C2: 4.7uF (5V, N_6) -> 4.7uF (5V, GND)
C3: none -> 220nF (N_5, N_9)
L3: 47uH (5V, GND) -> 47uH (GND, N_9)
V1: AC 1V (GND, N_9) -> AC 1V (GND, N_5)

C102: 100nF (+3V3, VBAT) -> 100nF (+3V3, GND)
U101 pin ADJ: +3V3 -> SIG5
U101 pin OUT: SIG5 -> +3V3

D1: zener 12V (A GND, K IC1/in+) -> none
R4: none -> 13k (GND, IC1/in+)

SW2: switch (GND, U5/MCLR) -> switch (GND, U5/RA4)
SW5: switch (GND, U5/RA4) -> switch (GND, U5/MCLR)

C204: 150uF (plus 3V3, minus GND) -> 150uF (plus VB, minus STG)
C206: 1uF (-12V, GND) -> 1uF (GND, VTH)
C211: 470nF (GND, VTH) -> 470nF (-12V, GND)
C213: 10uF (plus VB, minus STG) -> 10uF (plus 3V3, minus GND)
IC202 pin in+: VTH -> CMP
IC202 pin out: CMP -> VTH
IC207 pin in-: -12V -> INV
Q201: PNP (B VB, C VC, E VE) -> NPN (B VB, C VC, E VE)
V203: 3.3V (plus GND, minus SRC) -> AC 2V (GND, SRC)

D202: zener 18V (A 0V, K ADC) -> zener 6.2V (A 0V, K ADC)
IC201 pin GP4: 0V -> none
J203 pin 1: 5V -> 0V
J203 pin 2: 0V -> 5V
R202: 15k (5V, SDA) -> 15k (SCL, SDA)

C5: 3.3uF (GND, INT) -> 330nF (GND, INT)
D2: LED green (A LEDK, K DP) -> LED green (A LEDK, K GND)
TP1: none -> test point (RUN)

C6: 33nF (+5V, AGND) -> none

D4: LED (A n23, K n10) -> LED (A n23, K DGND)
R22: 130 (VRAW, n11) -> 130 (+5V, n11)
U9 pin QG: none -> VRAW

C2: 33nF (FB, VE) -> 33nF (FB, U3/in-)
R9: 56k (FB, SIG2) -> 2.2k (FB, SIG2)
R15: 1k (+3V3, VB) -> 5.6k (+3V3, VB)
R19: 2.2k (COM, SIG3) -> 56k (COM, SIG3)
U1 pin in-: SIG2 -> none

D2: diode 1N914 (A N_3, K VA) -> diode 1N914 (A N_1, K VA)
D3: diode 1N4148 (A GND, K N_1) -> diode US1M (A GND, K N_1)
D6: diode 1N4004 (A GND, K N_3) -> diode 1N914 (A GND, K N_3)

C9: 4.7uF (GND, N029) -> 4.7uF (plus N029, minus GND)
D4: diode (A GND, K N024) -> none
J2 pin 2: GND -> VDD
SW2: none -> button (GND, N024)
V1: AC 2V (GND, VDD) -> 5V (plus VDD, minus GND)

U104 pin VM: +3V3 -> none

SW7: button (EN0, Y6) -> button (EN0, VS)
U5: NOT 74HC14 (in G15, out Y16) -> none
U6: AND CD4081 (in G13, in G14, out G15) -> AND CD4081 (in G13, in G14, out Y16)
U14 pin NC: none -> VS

Assignment:
Please output an exact copy of the lines above, from the opening line of the data down to the line that contains "R4: none -> 13k (GND, IC1/in+)".

Answer for the task:
C2: 4.7uF (5V, N_6) -> 4.7uF (5V, GND)
C3: none -> 220nF (N_5, N_9)
L3: 47uH (5V, GND) -> 47uH (GND, N_9)
V1: AC 1V (GND, N_9) -> AC 1V (GND, N_5)

C102: 100nF (+3V3, VBAT) -> 100nF (+3V3, GND)
U101 pin ADJ: +3V3 -> SIG5
U101 pin OUT: SIG5 -> +3V3

D1: zener 12V (A GND, K IC1/in+) -> none
R4: none -> 13k (GND, IC1/in+)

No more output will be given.